### Data to use

((

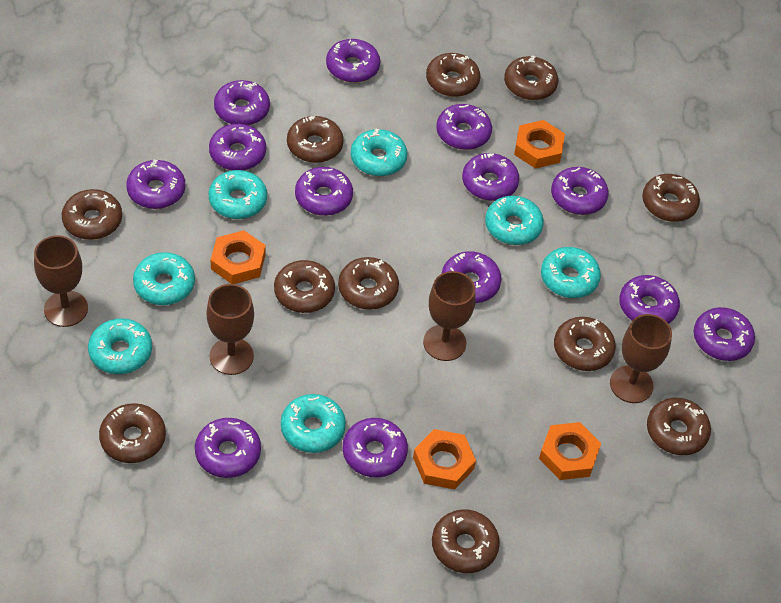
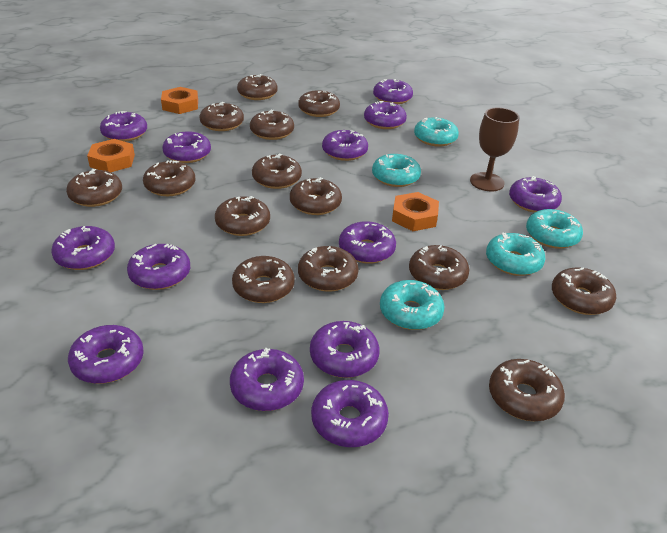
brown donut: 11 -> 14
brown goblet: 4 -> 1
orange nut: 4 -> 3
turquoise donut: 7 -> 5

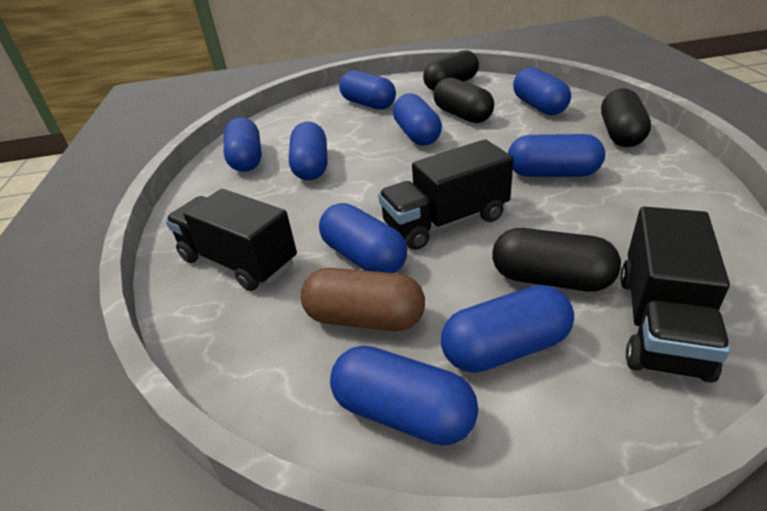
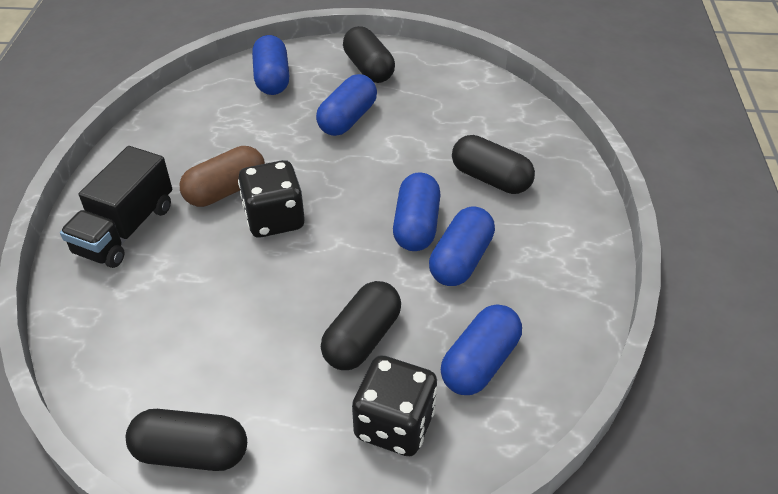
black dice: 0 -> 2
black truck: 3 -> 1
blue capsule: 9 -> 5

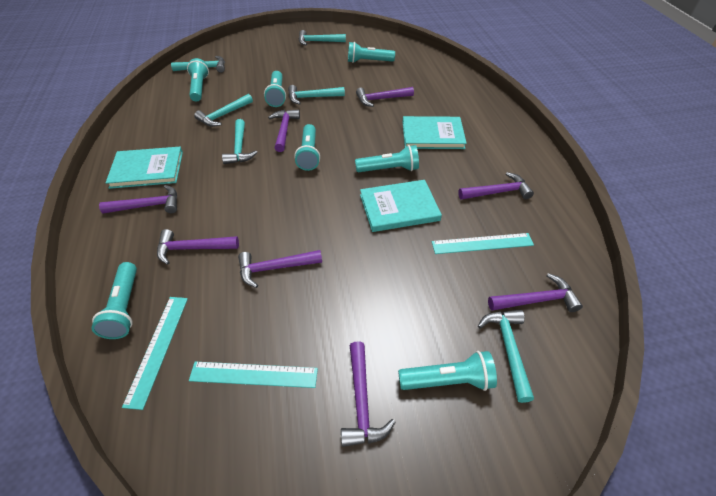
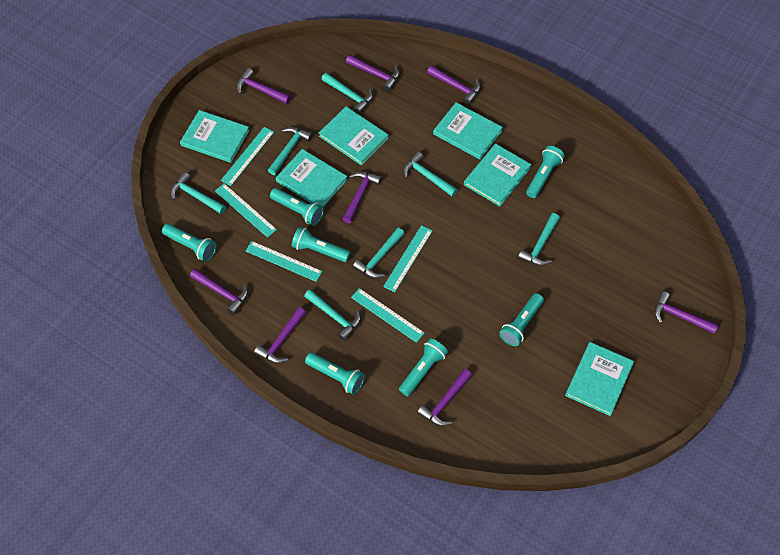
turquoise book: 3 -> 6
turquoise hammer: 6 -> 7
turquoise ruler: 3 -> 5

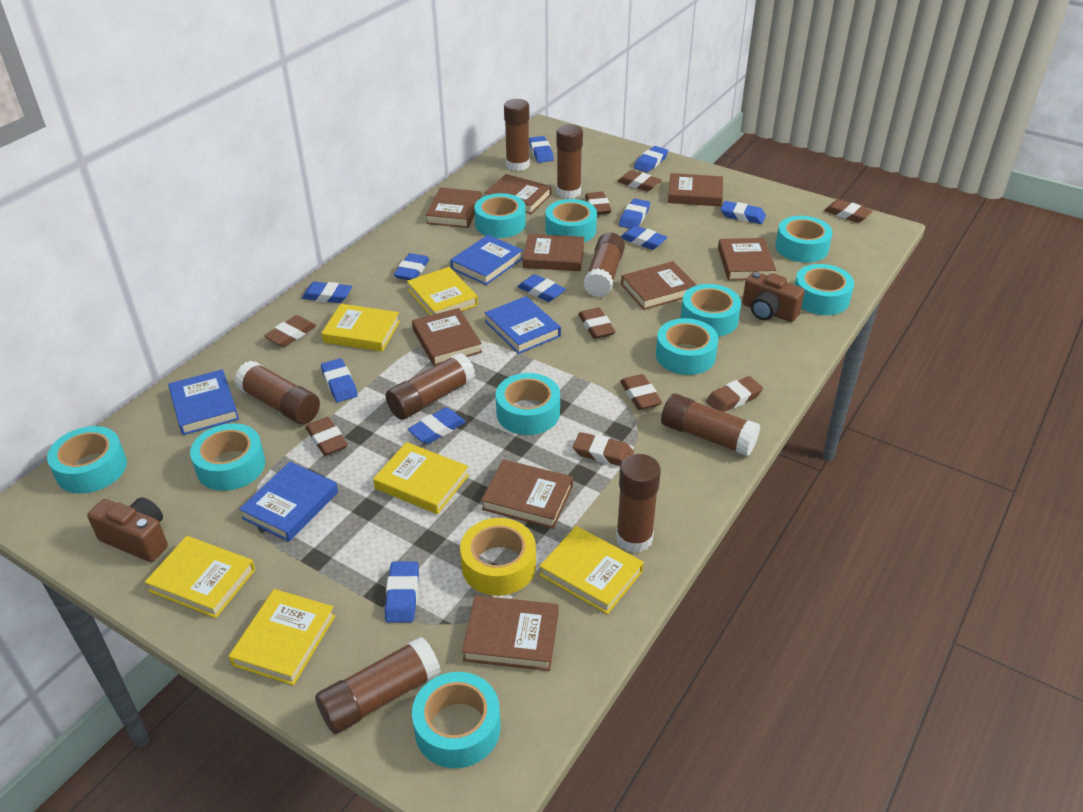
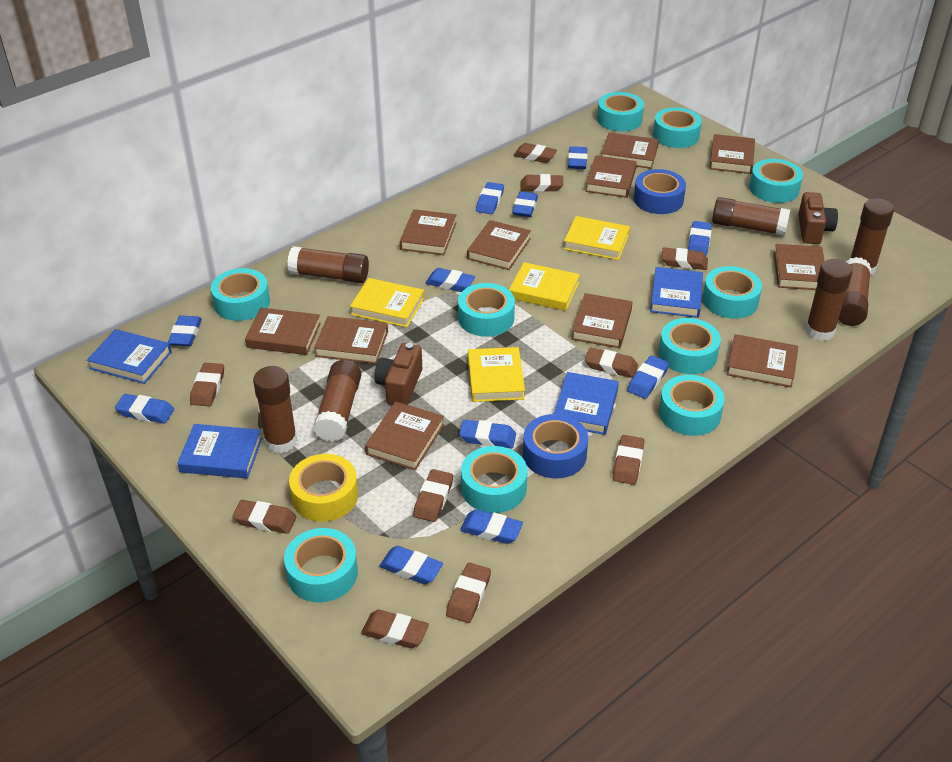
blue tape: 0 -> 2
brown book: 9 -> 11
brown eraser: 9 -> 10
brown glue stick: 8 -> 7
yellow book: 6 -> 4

))
((

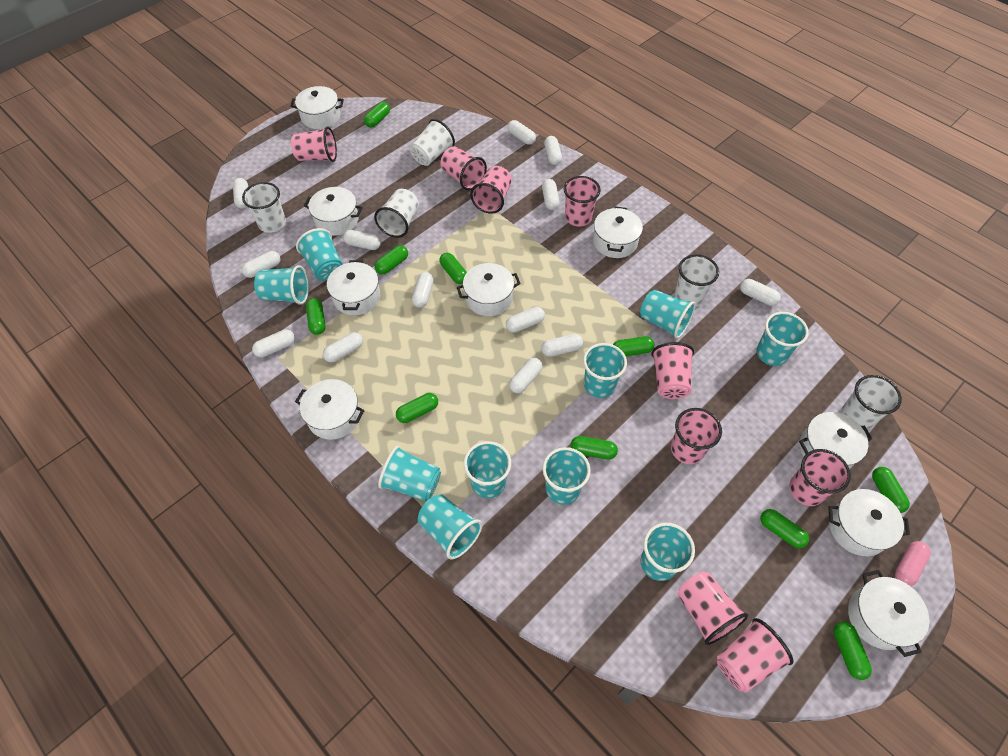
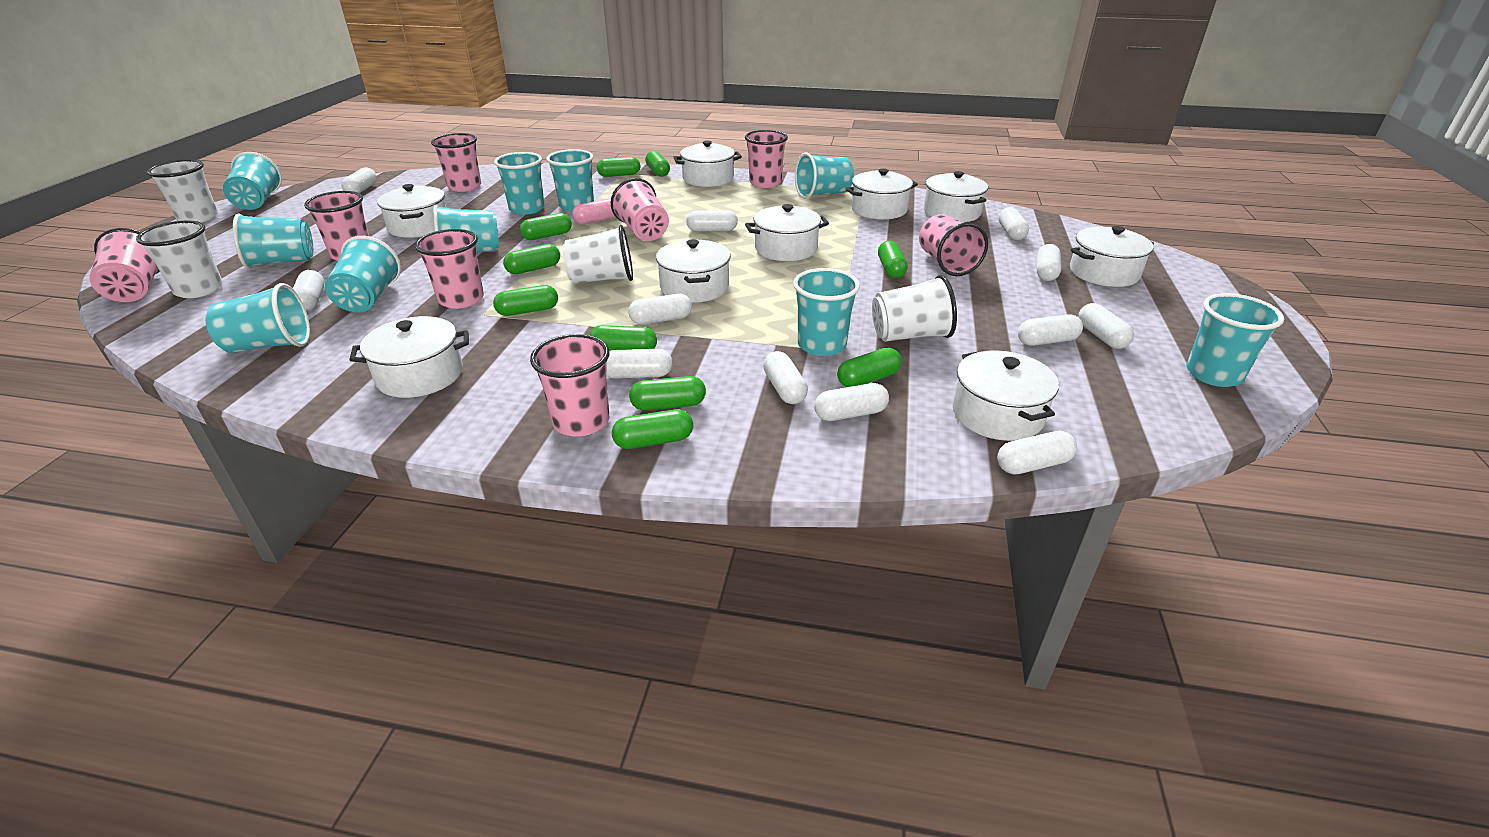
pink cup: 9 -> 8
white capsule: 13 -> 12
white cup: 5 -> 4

))

Repeat exactly the stretch of the listing above that starts with the line holding "brown donut: 11 -> 14" and finishes with the line holding "yellow book: 6 -> 4", both included. Skip every picture.

### Task answer
brown donut: 11 -> 14
brown goblet: 4 -> 1
orange nut: 4 -> 3
turquoise donut: 7 -> 5

black dice: 0 -> 2
black truck: 3 -> 1
blue capsule: 9 -> 5

turquoise book: 3 -> 6
turquoise hammer: 6 -> 7
turquoise ruler: 3 -> 5

blue tape: 0 -> 2
brown book: 9 -> 11
brown eraser: 9 -> 10
brown glue stick: 8 -> 7
yellow book: 6 -> 4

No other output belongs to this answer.